Exercise task →
Please locate every line in the listing below that contains the string "tuplet", and copy each of those lines out in full.

□ □ □ □ □

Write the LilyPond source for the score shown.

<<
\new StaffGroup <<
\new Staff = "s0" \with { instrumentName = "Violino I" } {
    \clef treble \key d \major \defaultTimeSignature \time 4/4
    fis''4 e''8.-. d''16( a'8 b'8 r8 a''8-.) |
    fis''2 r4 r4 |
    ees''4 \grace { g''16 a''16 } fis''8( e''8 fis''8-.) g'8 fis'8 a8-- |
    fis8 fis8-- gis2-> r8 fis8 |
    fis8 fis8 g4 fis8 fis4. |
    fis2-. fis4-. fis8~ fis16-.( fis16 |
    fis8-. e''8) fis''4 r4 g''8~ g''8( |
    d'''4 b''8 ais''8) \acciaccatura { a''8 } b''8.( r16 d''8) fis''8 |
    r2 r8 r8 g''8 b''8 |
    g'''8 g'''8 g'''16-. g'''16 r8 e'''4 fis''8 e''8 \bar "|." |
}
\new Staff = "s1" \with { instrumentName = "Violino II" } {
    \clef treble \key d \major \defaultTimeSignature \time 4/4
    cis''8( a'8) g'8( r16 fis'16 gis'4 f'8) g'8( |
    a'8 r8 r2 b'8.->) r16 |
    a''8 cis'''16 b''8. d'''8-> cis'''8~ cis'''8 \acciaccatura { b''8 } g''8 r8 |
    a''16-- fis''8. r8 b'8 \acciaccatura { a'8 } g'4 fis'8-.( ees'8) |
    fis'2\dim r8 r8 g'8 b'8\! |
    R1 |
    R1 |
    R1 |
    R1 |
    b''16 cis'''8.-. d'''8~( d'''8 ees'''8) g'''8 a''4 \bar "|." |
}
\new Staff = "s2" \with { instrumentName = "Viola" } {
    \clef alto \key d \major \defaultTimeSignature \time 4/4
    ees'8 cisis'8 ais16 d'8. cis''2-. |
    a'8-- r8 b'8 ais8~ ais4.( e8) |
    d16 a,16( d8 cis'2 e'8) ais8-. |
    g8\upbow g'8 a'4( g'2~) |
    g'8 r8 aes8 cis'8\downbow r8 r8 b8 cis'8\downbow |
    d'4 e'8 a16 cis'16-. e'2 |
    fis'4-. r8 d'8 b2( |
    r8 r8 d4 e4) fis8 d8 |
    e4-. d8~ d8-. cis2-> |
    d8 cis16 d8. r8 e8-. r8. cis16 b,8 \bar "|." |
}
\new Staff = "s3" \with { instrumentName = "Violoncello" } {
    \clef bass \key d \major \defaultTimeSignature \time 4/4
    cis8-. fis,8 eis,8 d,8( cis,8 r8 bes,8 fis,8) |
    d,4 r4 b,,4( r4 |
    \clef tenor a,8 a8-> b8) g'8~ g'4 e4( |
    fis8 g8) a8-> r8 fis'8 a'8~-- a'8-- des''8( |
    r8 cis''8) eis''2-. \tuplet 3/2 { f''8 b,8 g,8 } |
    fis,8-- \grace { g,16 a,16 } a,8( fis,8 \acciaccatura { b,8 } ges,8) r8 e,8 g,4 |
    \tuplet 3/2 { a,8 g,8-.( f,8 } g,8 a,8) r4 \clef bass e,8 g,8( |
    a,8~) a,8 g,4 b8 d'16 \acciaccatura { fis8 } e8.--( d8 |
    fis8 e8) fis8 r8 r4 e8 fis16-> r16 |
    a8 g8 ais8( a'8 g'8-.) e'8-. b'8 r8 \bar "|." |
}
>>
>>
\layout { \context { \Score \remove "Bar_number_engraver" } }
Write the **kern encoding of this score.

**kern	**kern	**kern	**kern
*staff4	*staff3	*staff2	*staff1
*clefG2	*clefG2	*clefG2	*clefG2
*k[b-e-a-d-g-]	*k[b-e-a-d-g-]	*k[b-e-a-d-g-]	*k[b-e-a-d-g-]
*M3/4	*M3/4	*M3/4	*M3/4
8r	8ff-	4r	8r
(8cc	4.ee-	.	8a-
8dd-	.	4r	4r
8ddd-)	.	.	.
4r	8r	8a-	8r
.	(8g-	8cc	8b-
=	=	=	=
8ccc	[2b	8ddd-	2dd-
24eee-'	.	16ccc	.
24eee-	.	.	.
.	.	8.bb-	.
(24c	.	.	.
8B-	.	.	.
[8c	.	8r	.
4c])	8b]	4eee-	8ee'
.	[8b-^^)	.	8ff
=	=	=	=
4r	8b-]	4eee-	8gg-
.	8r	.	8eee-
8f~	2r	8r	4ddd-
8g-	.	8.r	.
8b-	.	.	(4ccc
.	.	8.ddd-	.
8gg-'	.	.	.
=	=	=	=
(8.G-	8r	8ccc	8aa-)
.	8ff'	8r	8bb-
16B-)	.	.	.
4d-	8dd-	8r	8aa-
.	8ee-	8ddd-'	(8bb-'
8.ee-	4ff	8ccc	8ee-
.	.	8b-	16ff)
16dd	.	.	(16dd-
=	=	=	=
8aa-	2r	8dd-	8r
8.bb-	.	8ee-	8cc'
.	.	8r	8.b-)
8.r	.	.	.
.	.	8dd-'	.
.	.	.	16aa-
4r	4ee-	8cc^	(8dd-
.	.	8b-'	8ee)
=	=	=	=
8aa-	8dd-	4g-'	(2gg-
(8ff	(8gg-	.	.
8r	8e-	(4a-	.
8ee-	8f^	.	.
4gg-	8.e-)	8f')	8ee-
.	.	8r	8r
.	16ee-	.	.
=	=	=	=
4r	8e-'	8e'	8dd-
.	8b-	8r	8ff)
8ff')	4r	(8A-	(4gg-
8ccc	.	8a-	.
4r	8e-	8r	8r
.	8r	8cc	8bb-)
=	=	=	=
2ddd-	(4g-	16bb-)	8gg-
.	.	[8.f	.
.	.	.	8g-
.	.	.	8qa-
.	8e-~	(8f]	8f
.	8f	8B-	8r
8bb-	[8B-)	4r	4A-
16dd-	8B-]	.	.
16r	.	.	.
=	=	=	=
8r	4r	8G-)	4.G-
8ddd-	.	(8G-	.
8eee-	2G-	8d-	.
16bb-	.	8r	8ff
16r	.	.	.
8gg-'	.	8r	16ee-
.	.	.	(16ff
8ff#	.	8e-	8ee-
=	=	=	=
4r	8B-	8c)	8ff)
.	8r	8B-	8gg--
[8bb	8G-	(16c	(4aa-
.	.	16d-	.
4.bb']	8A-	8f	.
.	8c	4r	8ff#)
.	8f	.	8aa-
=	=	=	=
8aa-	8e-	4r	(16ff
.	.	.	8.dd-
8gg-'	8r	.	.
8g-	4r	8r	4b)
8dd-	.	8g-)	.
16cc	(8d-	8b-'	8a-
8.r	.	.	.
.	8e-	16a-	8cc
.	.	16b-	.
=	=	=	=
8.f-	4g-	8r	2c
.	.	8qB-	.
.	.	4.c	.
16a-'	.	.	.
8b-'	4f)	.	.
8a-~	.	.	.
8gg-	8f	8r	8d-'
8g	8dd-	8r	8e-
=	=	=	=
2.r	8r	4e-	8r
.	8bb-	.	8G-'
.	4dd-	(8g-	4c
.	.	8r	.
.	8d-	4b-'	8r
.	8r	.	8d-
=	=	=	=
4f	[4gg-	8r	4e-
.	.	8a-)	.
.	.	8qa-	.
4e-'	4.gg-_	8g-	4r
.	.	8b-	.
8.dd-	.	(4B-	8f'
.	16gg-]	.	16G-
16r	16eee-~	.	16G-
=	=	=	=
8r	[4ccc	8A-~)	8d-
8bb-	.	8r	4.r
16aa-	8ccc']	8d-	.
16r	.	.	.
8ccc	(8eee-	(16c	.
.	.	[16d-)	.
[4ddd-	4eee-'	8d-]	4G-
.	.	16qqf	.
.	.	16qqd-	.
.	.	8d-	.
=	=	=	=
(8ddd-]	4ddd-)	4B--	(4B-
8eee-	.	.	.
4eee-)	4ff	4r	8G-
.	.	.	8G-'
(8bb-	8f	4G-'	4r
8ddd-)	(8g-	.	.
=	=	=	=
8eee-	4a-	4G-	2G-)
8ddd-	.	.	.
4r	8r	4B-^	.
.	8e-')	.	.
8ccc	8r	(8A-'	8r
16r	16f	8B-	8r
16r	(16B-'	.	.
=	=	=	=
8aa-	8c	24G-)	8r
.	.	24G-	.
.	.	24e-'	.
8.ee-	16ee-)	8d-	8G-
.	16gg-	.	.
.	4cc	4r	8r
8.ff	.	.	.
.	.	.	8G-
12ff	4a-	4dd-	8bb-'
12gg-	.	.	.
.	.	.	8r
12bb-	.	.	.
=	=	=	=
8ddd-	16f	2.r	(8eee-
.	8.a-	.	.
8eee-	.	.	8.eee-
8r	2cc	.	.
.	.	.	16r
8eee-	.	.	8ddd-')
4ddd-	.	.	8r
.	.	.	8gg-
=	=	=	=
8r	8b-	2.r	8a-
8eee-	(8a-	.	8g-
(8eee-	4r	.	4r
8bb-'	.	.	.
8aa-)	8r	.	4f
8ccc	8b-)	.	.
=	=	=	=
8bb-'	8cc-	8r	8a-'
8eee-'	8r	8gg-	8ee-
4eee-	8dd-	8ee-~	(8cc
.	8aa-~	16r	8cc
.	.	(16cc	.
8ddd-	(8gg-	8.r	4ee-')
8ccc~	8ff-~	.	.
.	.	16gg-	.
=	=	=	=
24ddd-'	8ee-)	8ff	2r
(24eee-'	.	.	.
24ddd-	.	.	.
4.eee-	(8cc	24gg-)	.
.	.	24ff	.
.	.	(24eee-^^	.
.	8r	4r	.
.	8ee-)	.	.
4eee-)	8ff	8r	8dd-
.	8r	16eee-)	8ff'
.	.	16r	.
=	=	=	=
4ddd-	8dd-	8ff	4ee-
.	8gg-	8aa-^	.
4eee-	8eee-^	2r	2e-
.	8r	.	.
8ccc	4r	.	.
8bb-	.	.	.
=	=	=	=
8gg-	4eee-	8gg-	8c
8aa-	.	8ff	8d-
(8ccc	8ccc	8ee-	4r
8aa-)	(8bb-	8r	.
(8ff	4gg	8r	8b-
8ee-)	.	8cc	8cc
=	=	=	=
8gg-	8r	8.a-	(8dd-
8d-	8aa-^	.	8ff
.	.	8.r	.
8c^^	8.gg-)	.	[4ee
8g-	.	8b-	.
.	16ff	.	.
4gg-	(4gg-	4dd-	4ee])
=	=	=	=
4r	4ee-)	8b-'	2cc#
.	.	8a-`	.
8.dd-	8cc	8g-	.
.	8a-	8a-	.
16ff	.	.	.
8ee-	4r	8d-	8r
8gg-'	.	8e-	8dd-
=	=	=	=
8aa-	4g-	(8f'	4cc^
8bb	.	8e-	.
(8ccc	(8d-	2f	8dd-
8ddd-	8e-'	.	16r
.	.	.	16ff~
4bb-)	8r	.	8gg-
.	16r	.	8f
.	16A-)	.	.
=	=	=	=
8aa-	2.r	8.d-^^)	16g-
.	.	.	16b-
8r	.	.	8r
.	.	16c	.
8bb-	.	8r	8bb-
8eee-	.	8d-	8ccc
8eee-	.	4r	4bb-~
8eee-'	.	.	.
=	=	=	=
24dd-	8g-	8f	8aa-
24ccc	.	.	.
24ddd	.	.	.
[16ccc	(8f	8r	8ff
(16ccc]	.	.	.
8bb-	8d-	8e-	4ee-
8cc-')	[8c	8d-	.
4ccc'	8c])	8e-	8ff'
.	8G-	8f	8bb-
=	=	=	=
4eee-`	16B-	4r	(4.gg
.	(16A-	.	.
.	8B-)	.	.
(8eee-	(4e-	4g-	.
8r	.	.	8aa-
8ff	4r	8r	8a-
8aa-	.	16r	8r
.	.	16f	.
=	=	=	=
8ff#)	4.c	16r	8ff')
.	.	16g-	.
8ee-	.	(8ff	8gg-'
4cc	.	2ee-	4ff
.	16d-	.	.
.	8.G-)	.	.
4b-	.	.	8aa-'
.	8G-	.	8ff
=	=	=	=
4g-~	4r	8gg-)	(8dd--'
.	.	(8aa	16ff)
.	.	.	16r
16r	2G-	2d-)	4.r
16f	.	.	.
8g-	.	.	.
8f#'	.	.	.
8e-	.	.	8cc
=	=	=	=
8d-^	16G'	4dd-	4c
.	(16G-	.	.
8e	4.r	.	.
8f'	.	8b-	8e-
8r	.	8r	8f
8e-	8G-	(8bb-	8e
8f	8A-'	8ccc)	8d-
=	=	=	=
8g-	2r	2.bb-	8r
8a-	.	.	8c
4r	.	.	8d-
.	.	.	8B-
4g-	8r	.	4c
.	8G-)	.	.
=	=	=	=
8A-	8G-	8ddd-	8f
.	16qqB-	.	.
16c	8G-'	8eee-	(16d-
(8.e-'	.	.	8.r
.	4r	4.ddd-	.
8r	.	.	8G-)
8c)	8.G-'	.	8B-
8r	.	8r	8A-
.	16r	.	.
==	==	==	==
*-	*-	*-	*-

□ □ □ □ □

Result below →
    r8 cis''8) eis''2-. \tuplet 3/2 { f''8 b,8 g,8 } |
    \tuplet 3/2 { a,8 g,8-.( f,8 } g,8 a,8) r4 \clef bass e,8 g,8( |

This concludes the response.